What to produce: From the data underneath, reproduce exactly the stretch that begins at the line with "red semicircle: (389, 41)" and ends after the line with "cyan square: (403, 421) -> (419, 419), moved".

Extracted records:
>>>

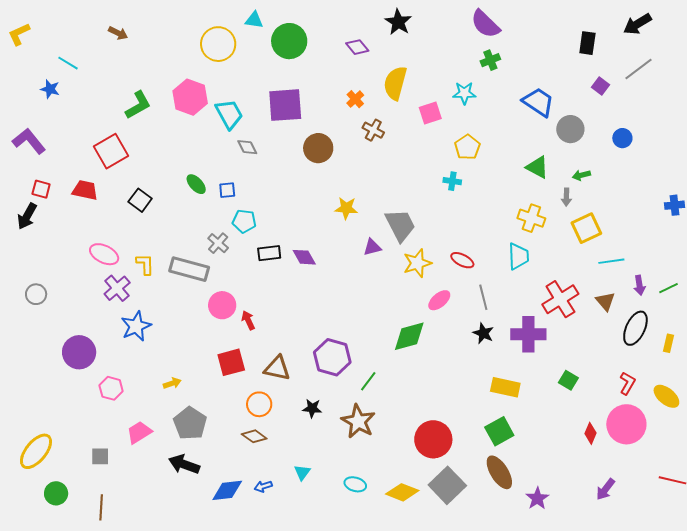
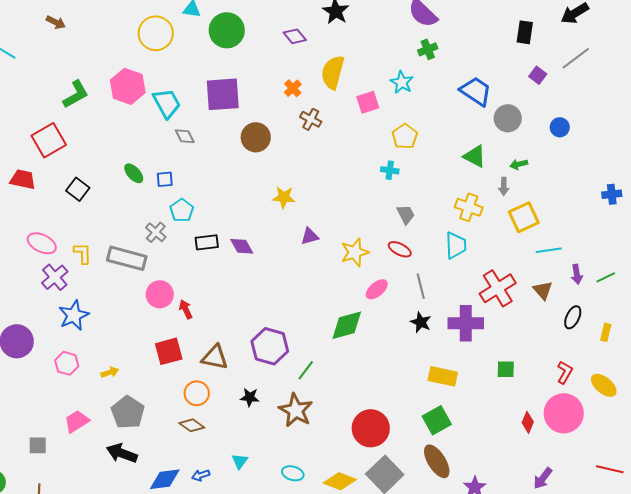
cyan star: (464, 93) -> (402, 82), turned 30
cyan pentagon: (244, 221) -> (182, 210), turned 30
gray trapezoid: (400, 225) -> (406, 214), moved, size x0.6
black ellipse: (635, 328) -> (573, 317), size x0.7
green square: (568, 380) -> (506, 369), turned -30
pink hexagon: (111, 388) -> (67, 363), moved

<<<
>>>

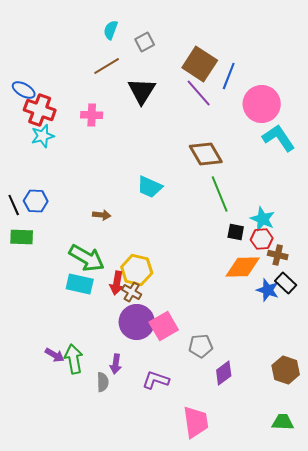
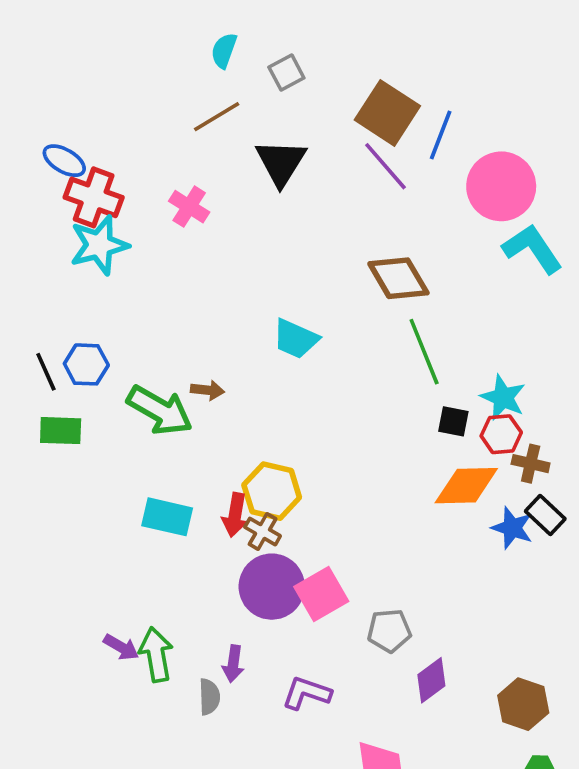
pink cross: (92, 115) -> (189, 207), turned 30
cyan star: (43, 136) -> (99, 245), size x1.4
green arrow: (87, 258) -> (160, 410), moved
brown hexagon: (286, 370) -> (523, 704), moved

<<<
>>>

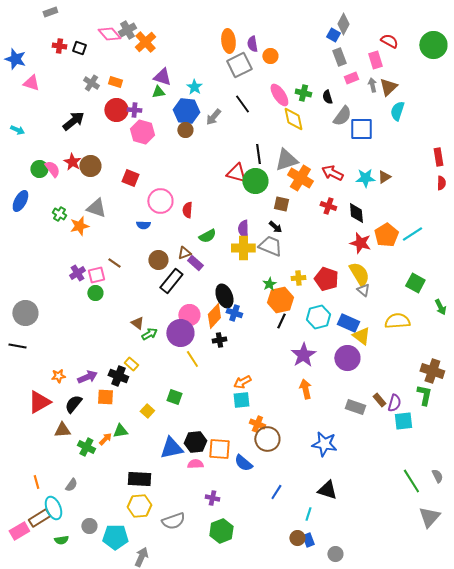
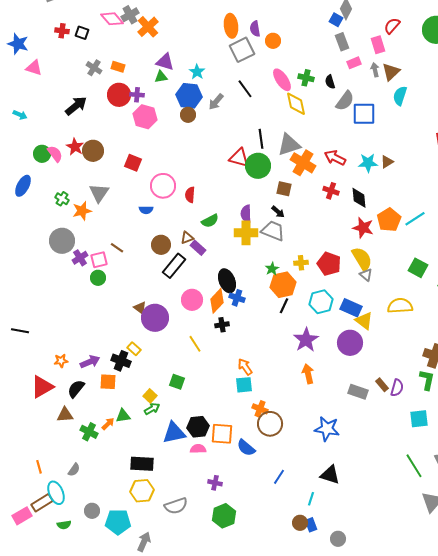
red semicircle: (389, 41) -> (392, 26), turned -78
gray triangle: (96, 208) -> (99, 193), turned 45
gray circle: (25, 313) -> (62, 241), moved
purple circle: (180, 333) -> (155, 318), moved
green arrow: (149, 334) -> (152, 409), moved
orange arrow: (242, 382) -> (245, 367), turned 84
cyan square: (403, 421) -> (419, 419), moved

<<<

Answer section:
red semicircle: (389, 41) -> (392, 26), turned -78
gray triangle: (96, 208) -> (99, 193), turned 45
gray circle: (25, 313) -> (62, 241), moved
purple circle: (180, 333) -> (155, 318), moved
green arrow: (149, 334) -> (152, 409), moved
orange arrow: (242, 382) -> (245, 367), turned 84
cyan square: (403, 421) -> (419, 419), moved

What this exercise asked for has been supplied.